▶ [EXTRACTED INFORMATION]:
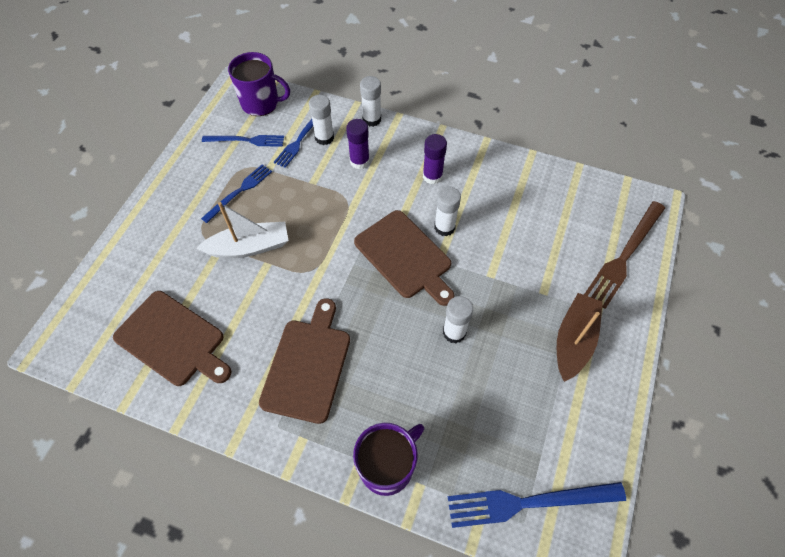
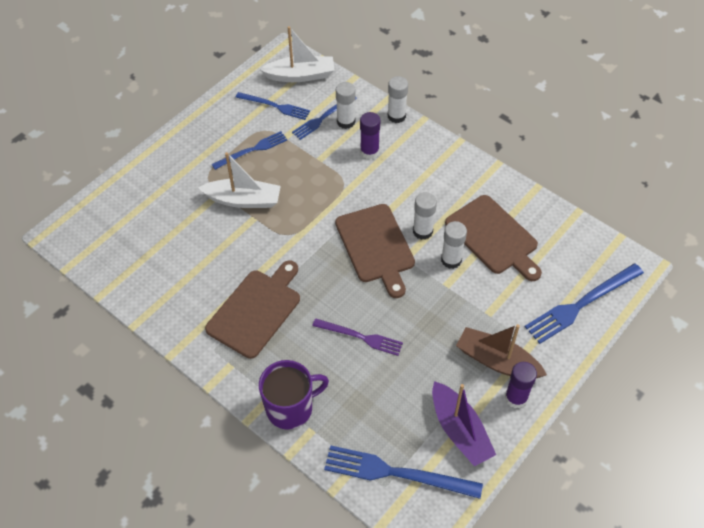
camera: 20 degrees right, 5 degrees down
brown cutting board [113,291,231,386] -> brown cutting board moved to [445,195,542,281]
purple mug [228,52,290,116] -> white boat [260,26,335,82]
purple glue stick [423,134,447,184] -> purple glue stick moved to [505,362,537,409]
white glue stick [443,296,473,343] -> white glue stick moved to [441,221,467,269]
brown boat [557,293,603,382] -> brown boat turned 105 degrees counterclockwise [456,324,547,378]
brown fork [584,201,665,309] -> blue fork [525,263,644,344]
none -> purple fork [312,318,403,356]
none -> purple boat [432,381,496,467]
==
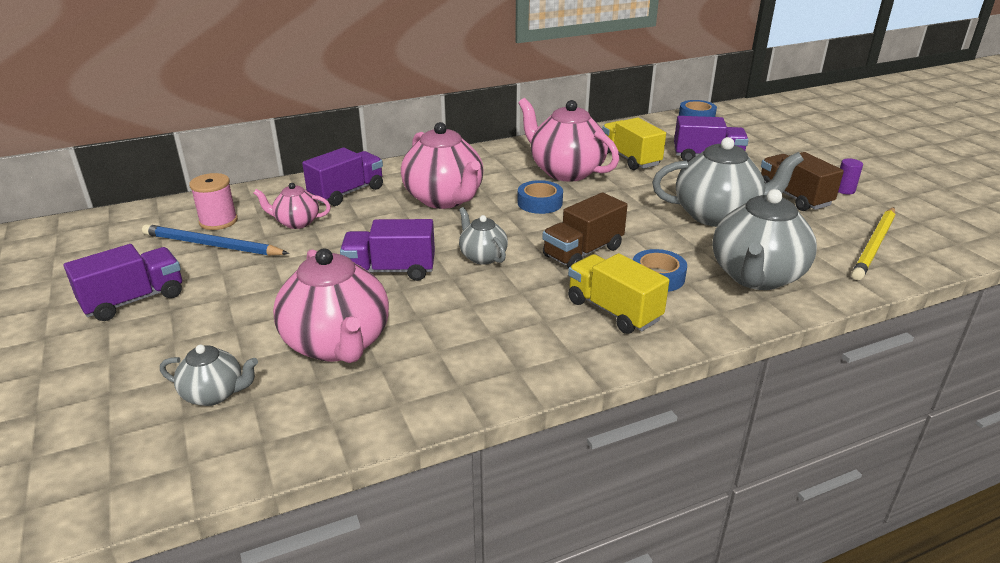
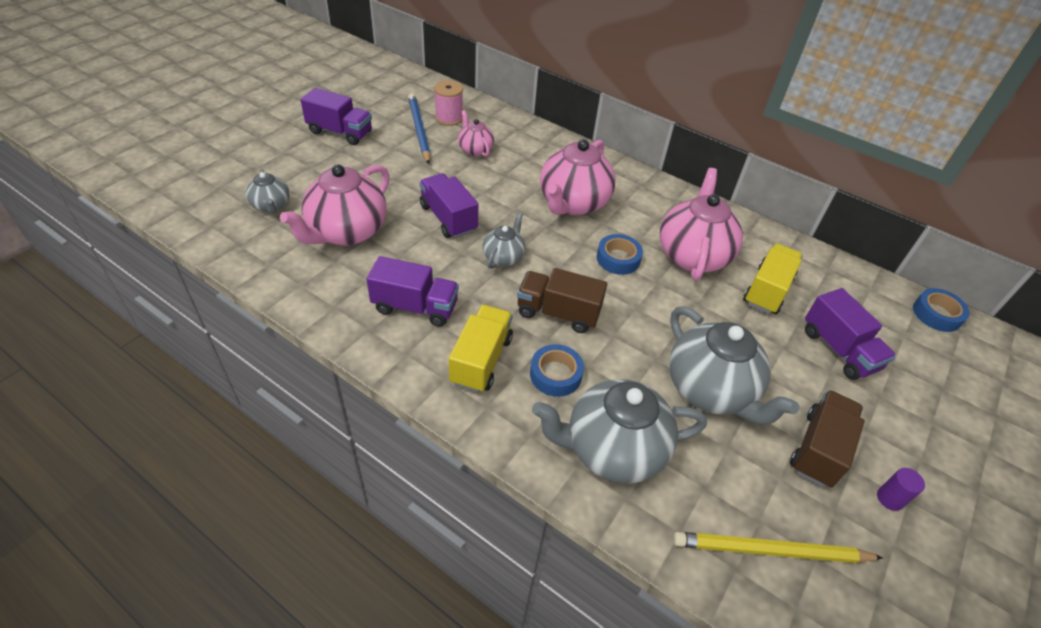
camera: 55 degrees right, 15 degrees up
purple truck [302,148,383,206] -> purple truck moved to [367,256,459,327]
==
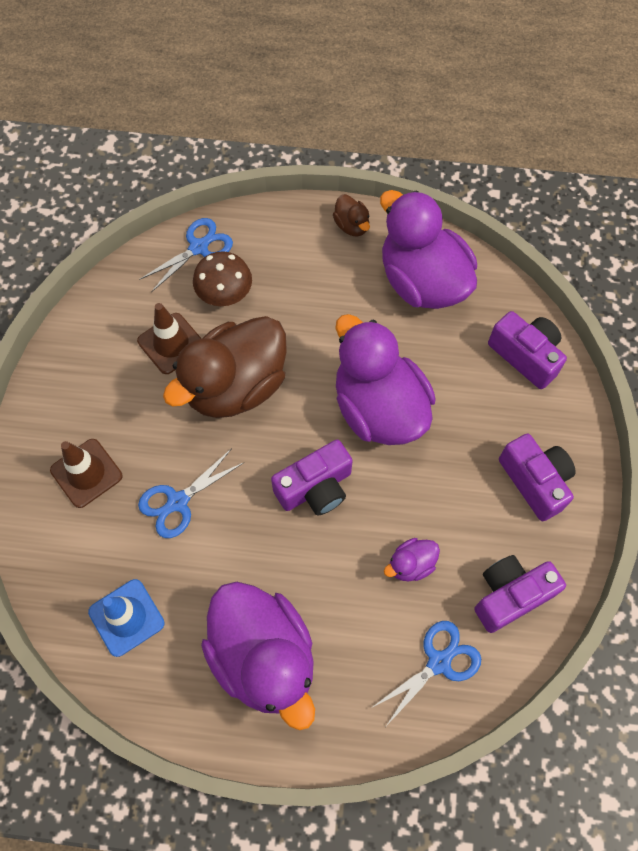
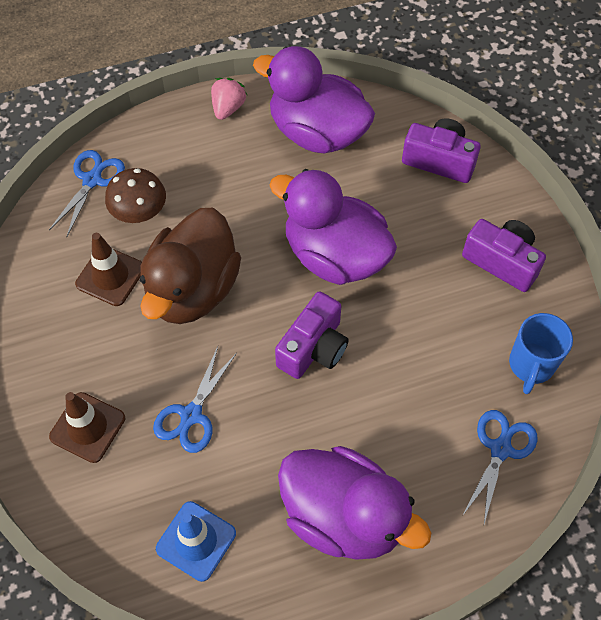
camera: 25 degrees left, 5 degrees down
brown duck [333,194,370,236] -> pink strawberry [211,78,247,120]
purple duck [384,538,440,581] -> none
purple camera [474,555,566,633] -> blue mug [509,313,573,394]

▶ [PROBLEM REQUIREMENTS]: Return each line of the entries that holds the string "purple".

▶ [RESULT OF THIS EXERCISE]:
purple mug [228,52,290,116] -> white boat [260,26,335,82]
purple glue stick [423,134,447,184] -> purple glue stick moved to [505,362,537,409]
none -> purple fork [312,318,403,356]
none -> purple boat [432,381,496,467]
purple truck [302,148,383,206] -> purple truck moved to [367,256,459,327]
purple duck [384,538,440,581] -> none
purple camera [474,555,566,633] -> blue mug [509,313,573,394]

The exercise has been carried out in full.